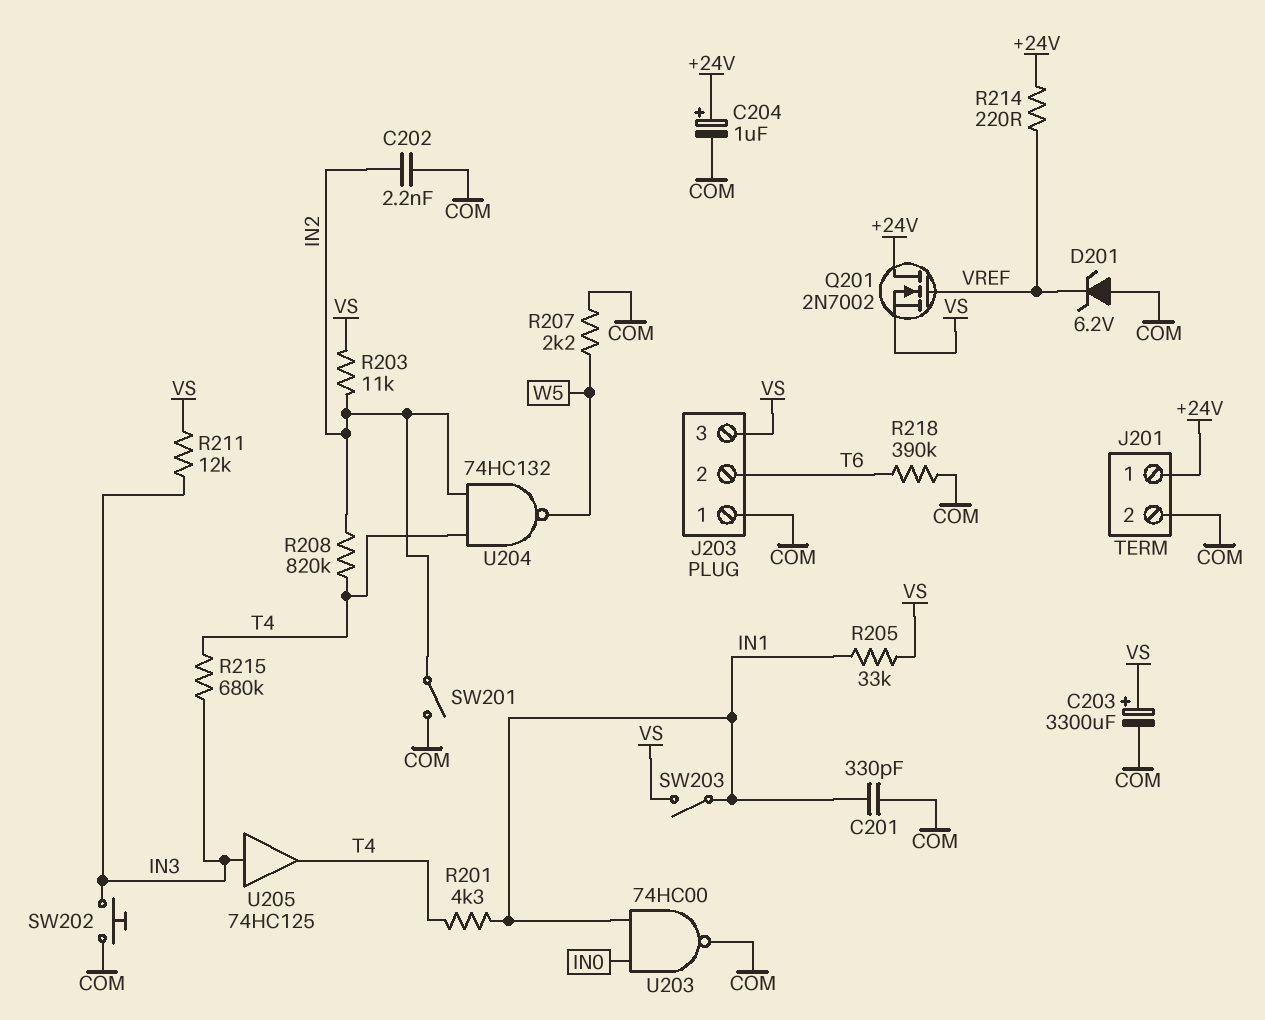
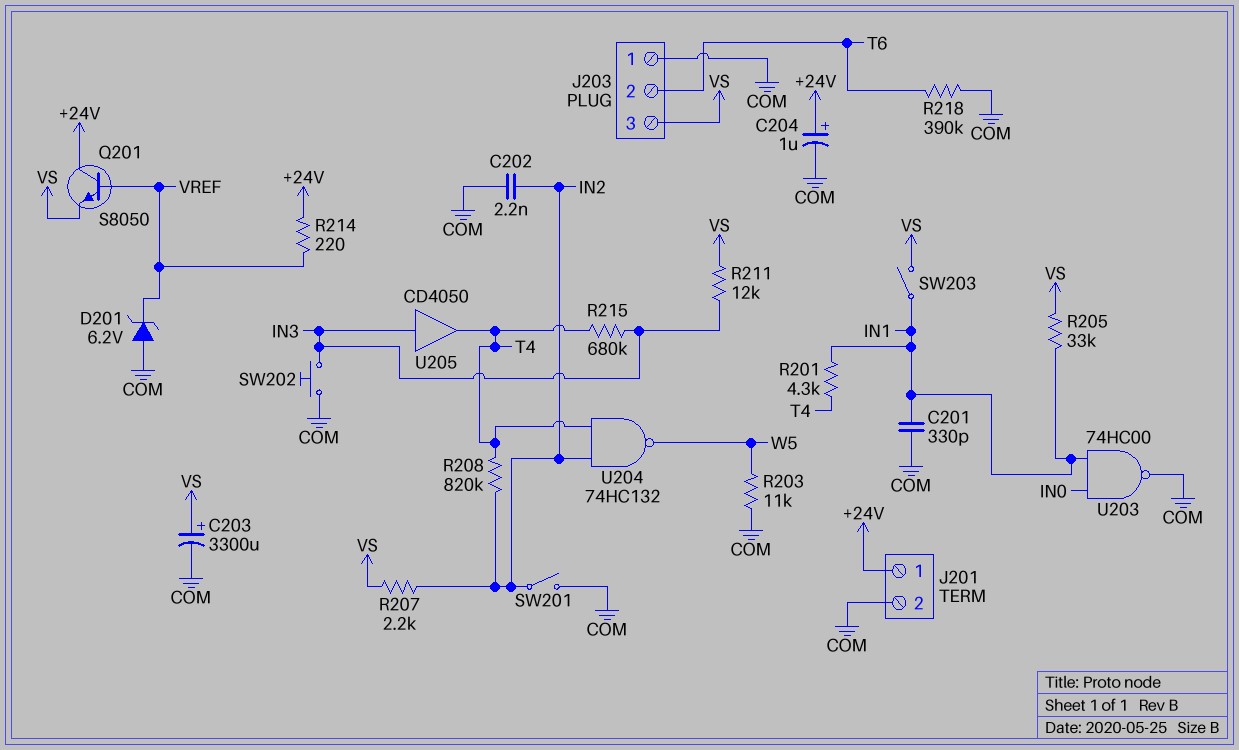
Q201: NMOS 2N7002 (G VREF, D +24V, S VS) -> NPN S8050 (B VREF, C +24V, E VS)
R203: 11k (IN2, VS) -> 11k (COM, W5)
R207: 2.2k (COM, W5) -> 2.2k (IN2, VS)
U205: buffer 74HC125 (in IN3, out T4) -> buffer CD4050 (in IN3, out T4)

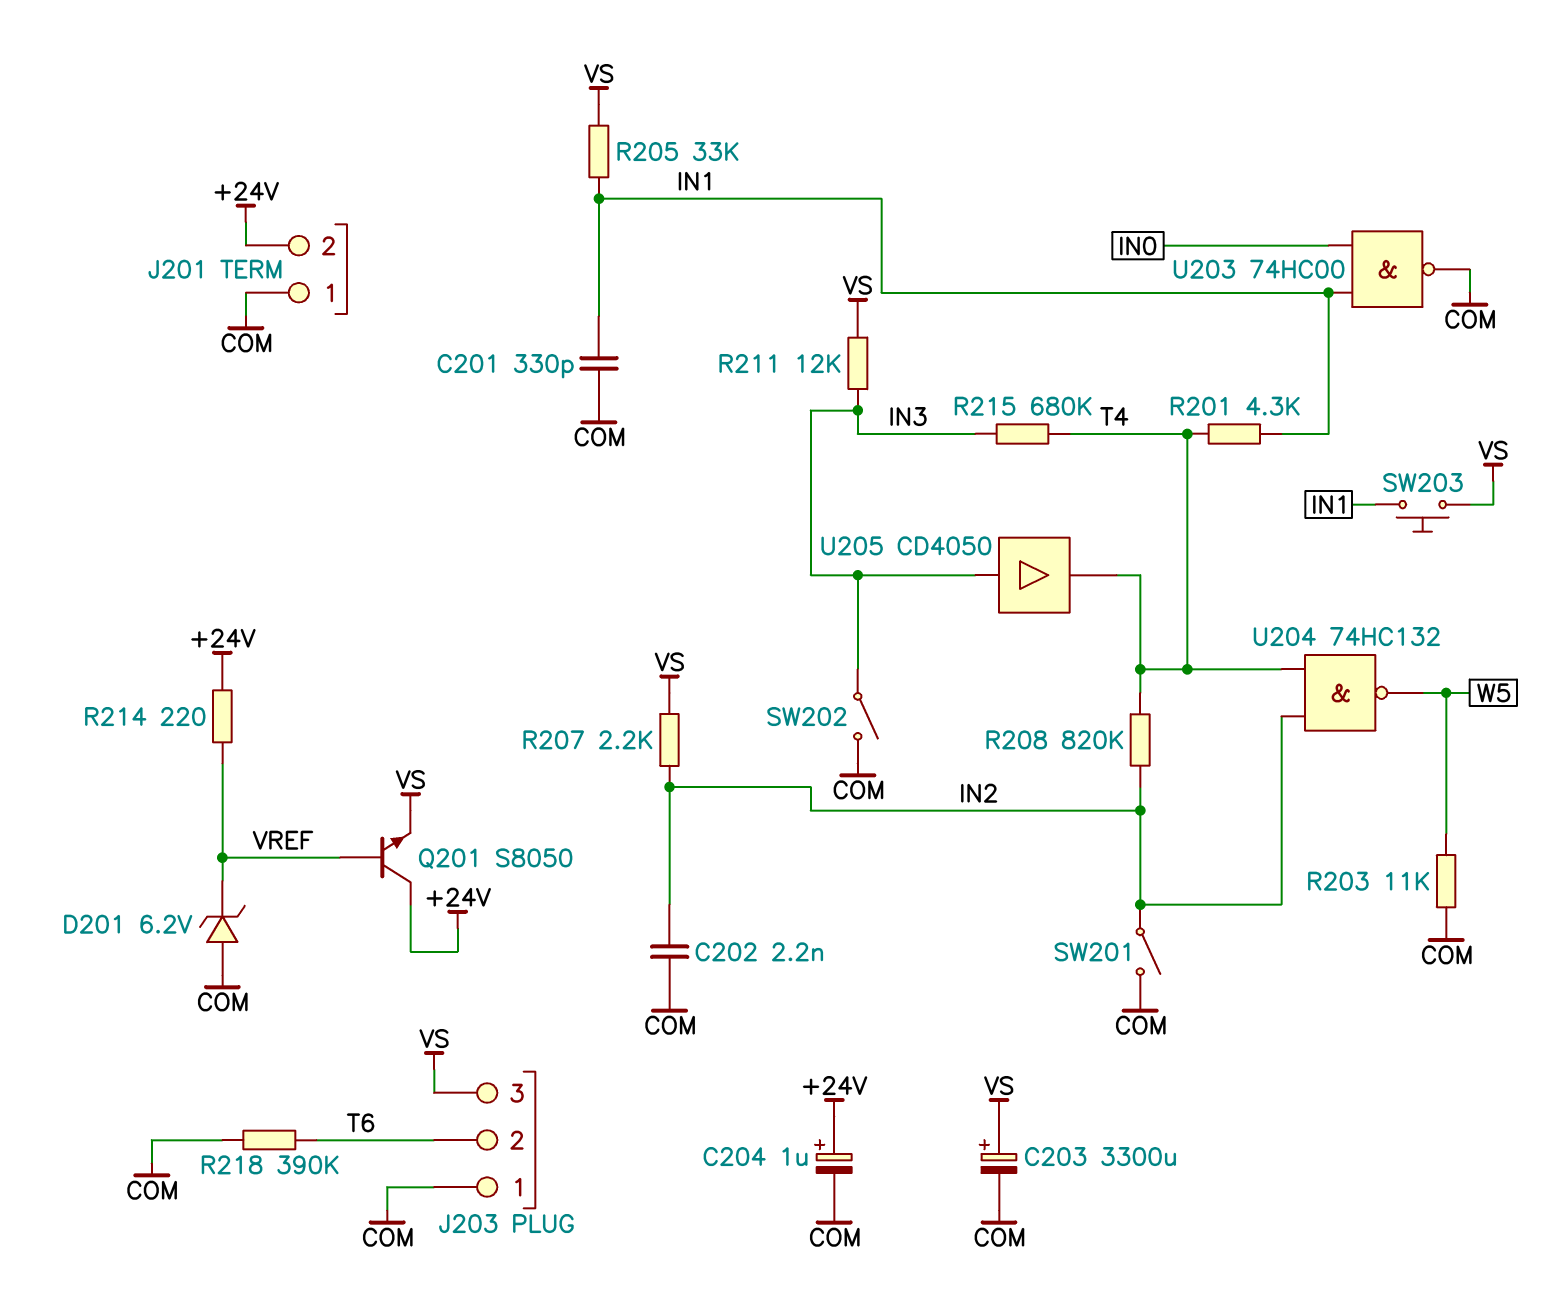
J201 pin 1: +24V -> COM
J201 pin 2: COM -> +24V
SW202: button (COM, IN3) -> switch (COM, IN3)
SW203: switch (IN1, VS) -> button (IN1, VS)

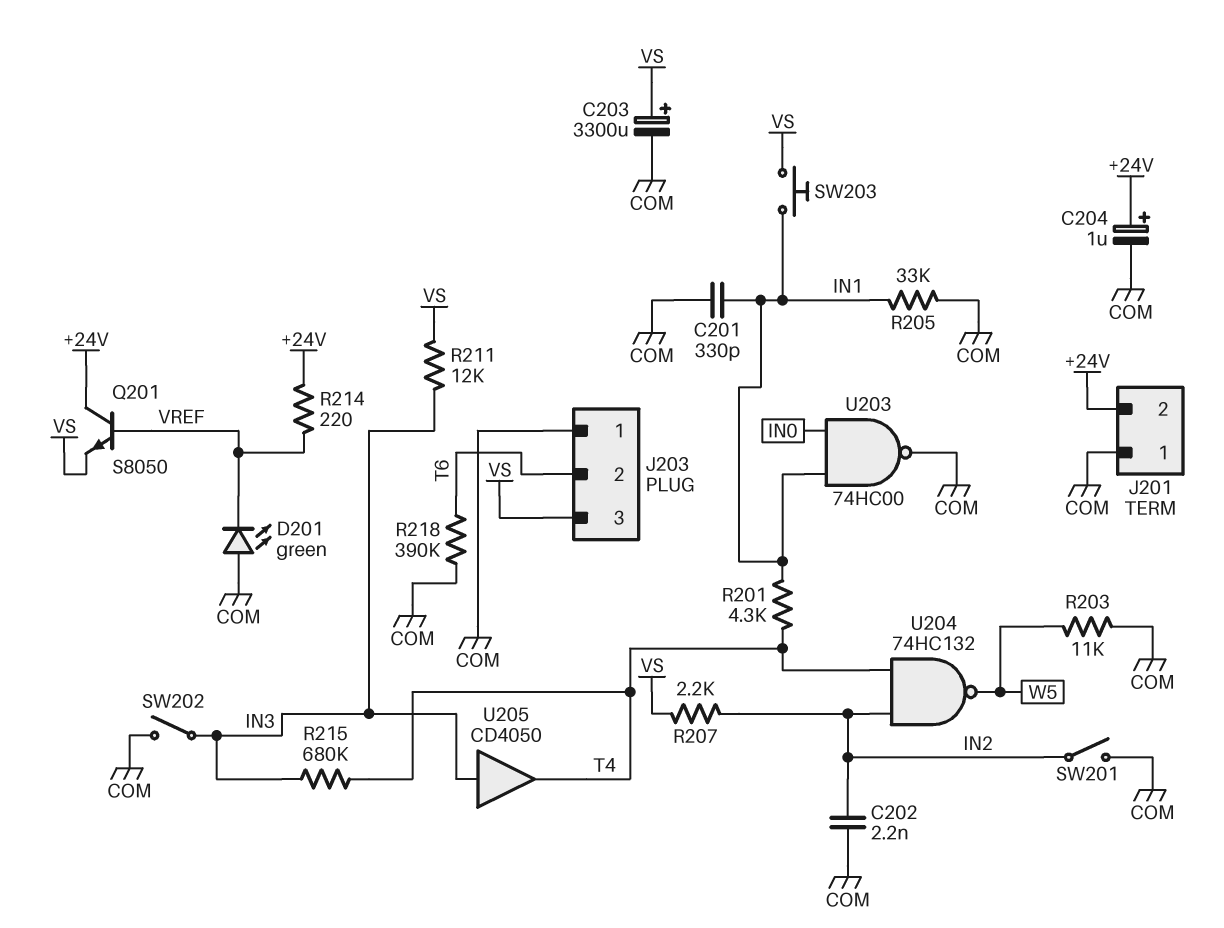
D201: zener 6.2V (A COM, K VREF) -> LED green (A COM, K VREF)
R205: 33k (IN1, VS) -> 33k (COM, IN1)
R208: 820k (IN2, T4) -> none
________________
• _YOUR GOAL_: Taking the listing above as a whole, state how many of its lines hold the string "switch". No other output is permitted.

• _TASK SOLUTION_: 2